■ Task ■
With the images removed, write out every line below exactly.

■ Dataset excerpt ■
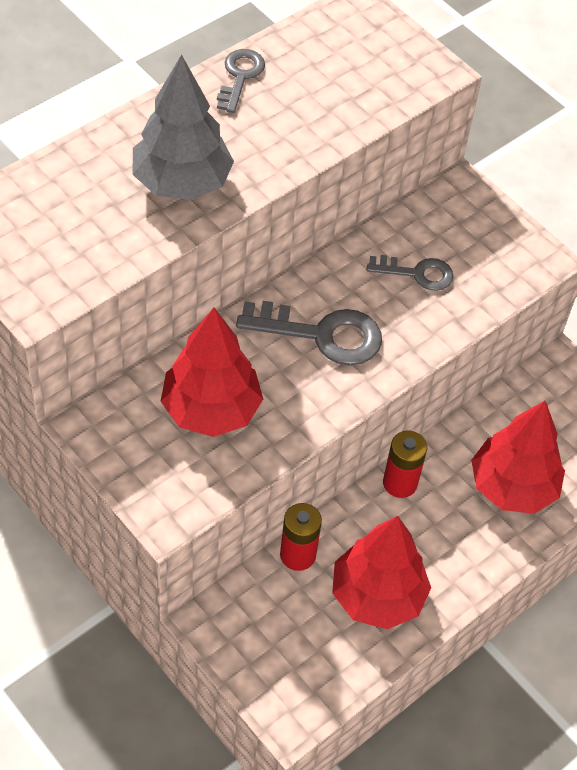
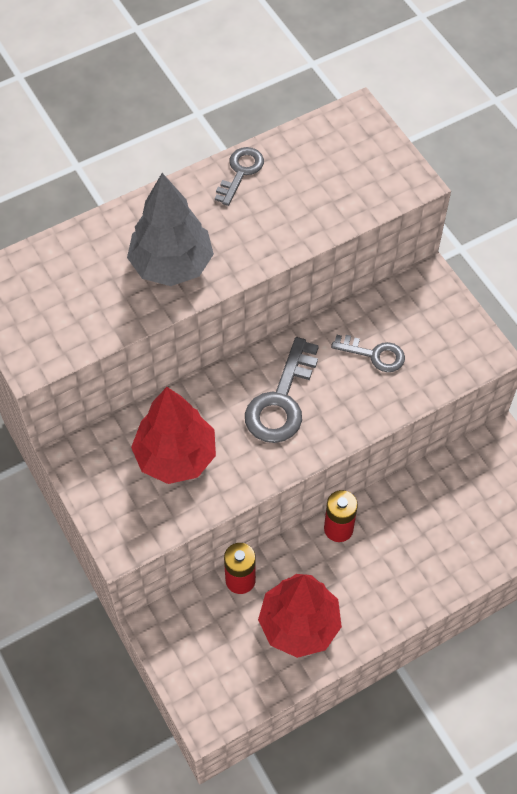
camera: 15 degrees right, 5 degrees up
(322, 334) = (281, 400): grey key -> grey key turned 90 degrees clockwise
(512, 487) = (434, 544): red tree -> none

■ Solution ■
camera: 15 degrees right, 5 degrees up
(322, 334) = (281, 400): grey key -> grey key turned 90 degrees clockwise
(512, 487) = (434, 544): red tree -> none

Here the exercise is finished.